Material to process
Segment Open
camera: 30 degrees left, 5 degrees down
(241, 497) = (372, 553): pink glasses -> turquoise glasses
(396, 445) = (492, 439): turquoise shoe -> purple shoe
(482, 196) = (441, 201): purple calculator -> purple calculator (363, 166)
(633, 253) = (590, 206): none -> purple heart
Segment Closed
Segment Open
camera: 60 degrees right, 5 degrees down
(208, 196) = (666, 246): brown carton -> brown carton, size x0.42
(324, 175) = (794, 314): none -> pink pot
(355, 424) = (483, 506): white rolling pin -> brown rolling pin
Segment Closed
Work request
Search the listing for the string "purple". Copy each line where it is found.

Solved problem
(396, 445) = (492, 439): turquoise shoe -> purple shoe
(482, 196) = (441, 201): purple calculator -> purple calculator (363, 166)
(633, 253) = (590, 206): none -> purple heart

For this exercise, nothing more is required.